Instructions for the task: Please copy each line in the records below that contains the string "moved".

**** Provided material

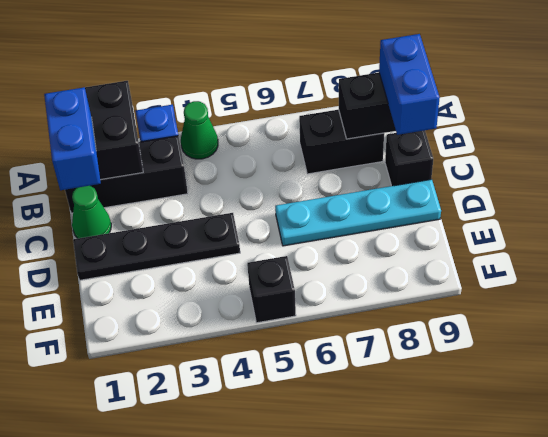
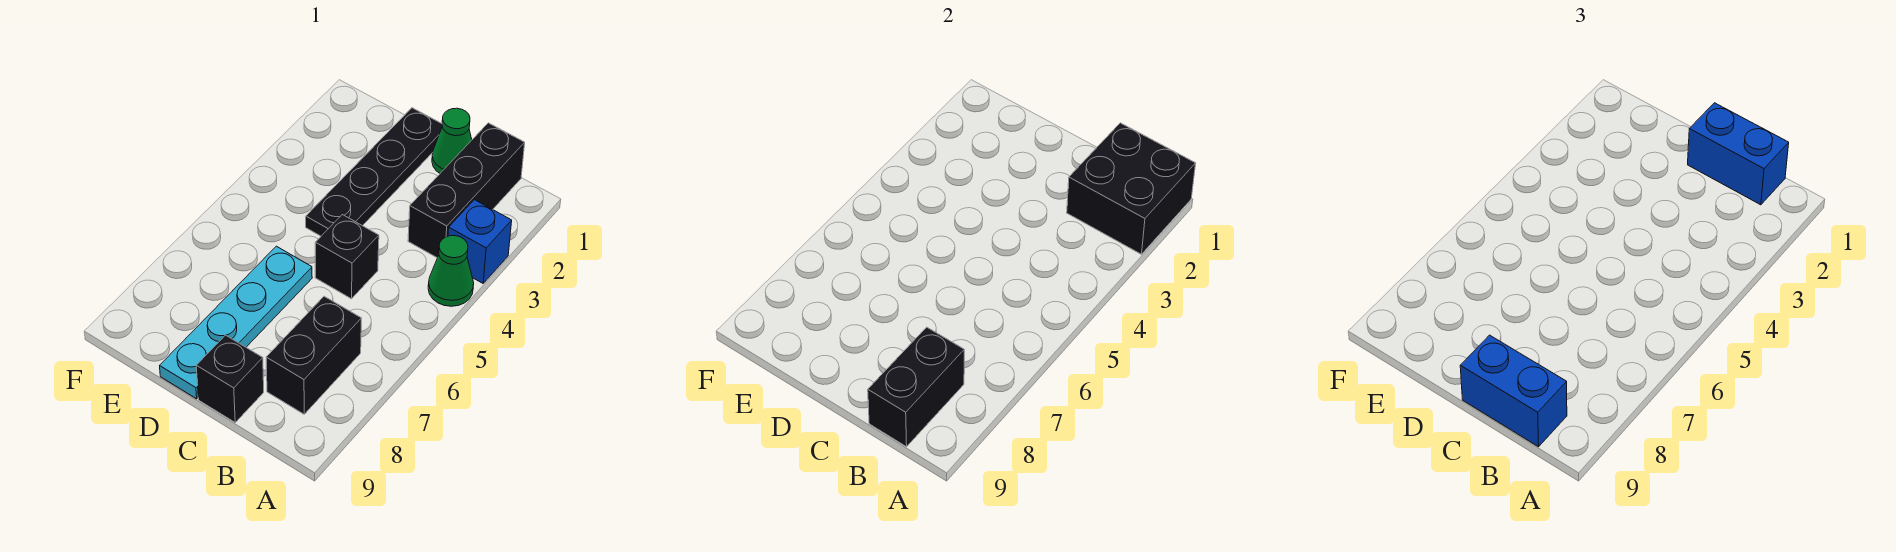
black 1x1 brick [247,256,296,323] -> black 1x1 brick moved to [315,215,379,299]

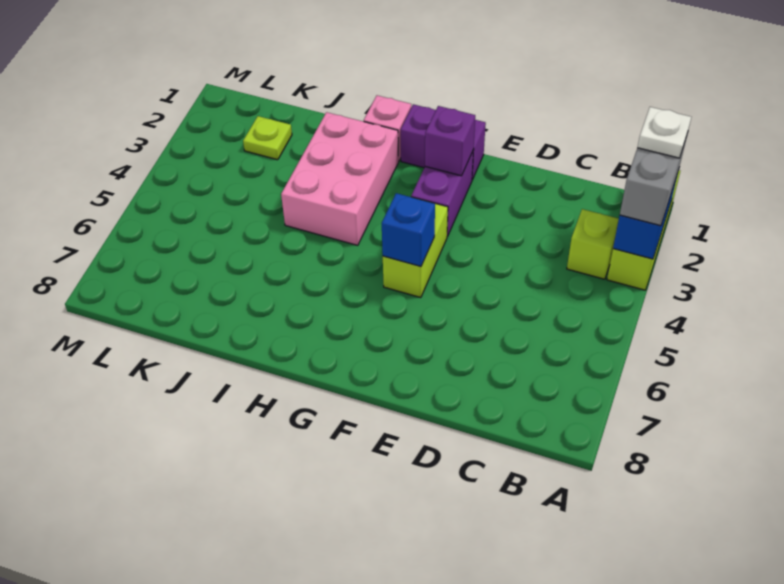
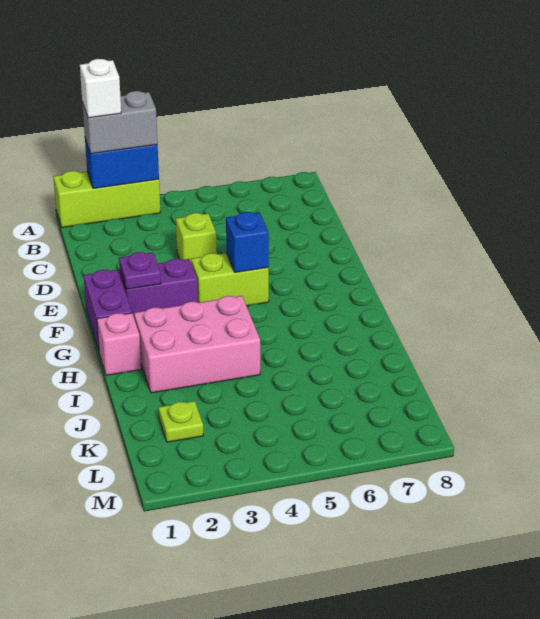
white 1x1 plate [637,107,691,158] -> white 1x1 brick [80,59,121,118]
lime 1x1 brick [567,209,619,279] -> lime 1x1 brick moved to [176,213,217,261]
purple 1x1 brick [425,106,475,176] -> purple 1x1 plate [119,252,161,289]

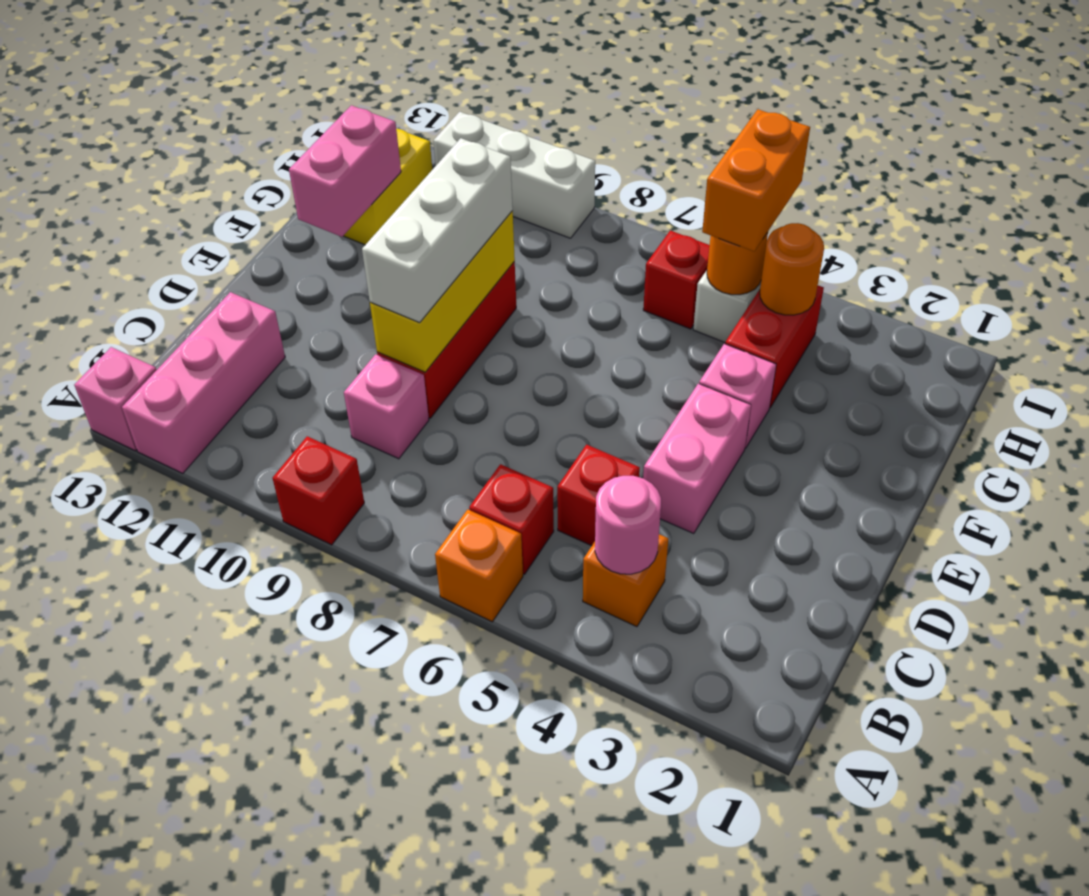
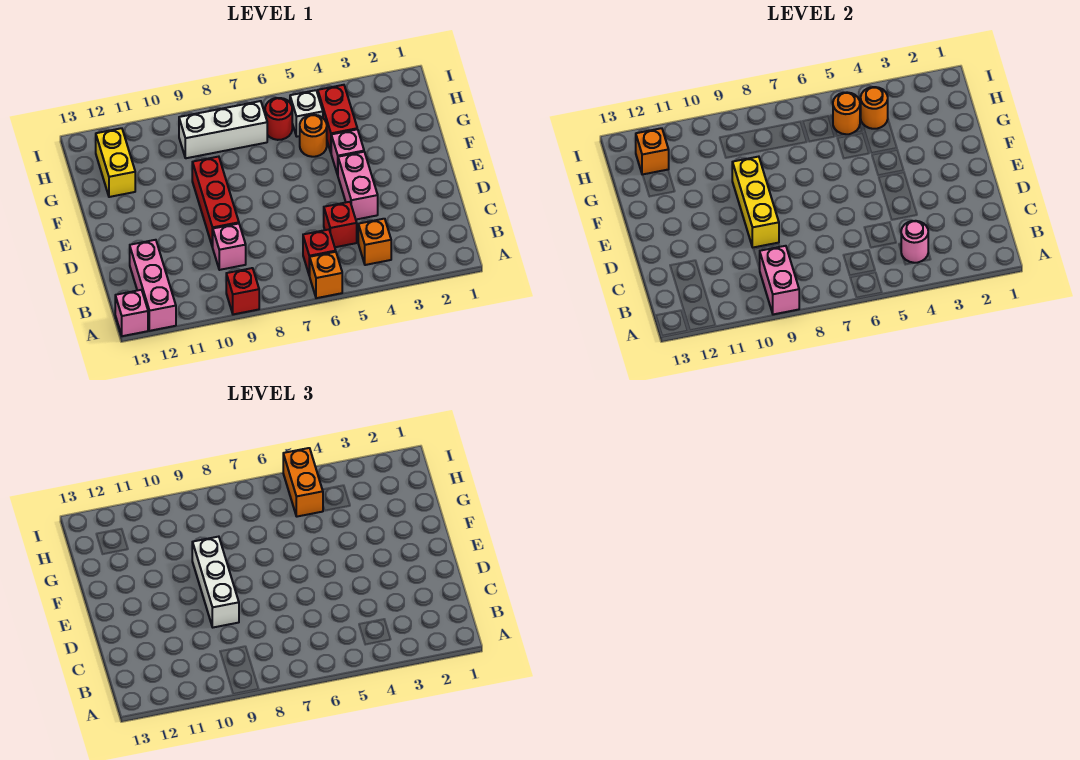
pink 1x2 brick [289,105,401,237] -> pink 1x2 brick moved to [760,246,799,314]
none -> orange 1x1 round brick [300,115,327,157]
red 1x1 brick [643,231,710,329] -> red 1x1 round brick [265,98,292,140]
none -> orange 1x1 brick [636,128,669,175]
white 1x3 brick [433,112,595,238] -> white 1x3 brick moved to [179,101,267,158]

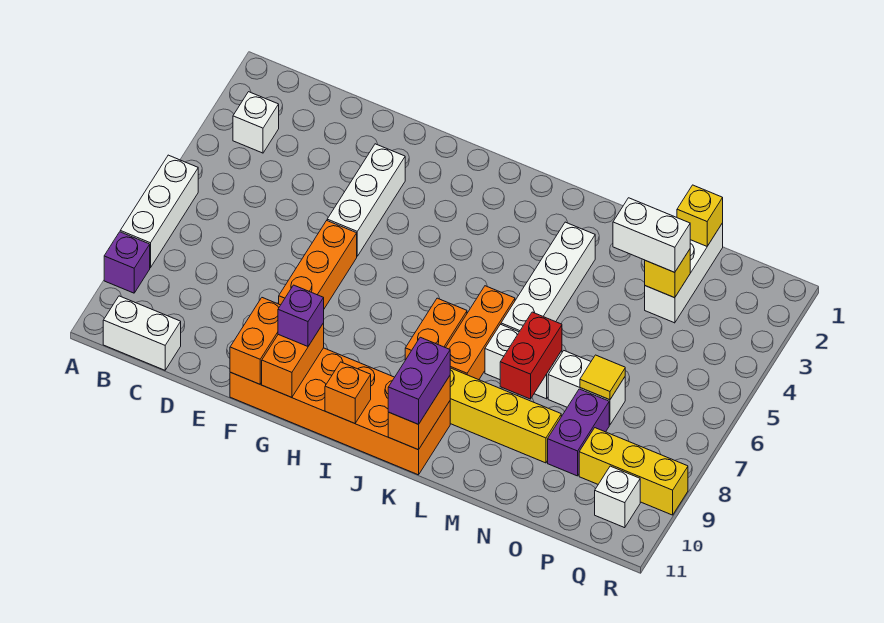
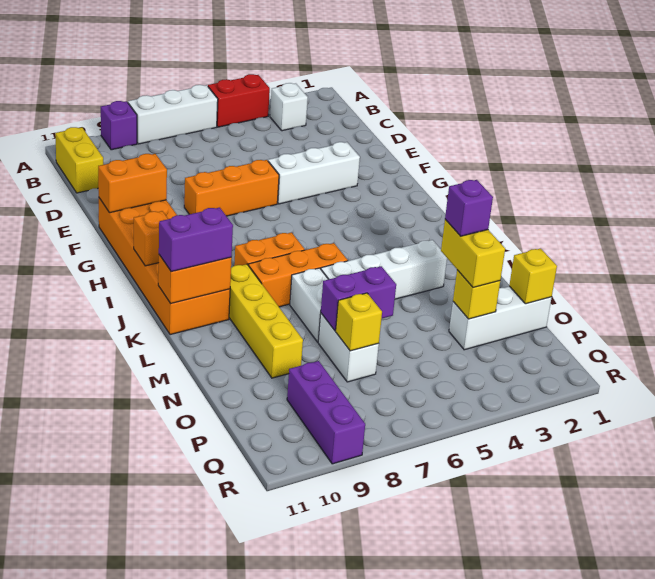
white 1x2 brick [103,296,181,370] -> yellow 1x2 brick [55,127,103,193]
orange 1x2 brick [262,323,324,397] -> none
purple 1x1 brick [278,285,324,346] -> purple 1x1 brick moved to [445,180,493,236]
red 1x2 brick [500,312,562,399] -> red 1x2 brick moved to [208,74,270,127]
white 1x2 brick [613,198,690,272] -> yellow 1x2 brick [441,219,505,288]
yellow 1x1 tile [580,355,625,400] -> yellow 1x1 brick [336,293,382,351]
purple 1x2 brick [548,389,609,476] -> purple 1x2 brick moved to [321,266,396,331]
yellow 1x3 brick [579,428,688,515] -> purple 1x3 brick [287,361,365,464]
white 1x1 brick [595,466,640,528] -> none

********

Answer to the problem:
black 1x1 brick [247,256,296,323] -> black 1x1 brick moved to [315,215,379,299]
lime 1x1 brick [567,209,619,279] -> lime 1x1 brick moved to [176,213,217,261]
pink 1x2 brick [289,105,401,237] -> pink 1x2 brick moved to [760,246,799,314]
white 1x3 brick [433,112,595,238] -> white 1x3 brick moved to [179,101,267,158]
purple 1x1 brick [278,285,324,346] -> purple 1x1 brick moved to [445,180,493,236]
red 1x2 brick [500,312,562,399] -> red 1x2 brick moved to [208,74,270,127]
purple 1x2 brick [548,389,609,476] -> purple 1x2 brick moved to [321,266,396,331]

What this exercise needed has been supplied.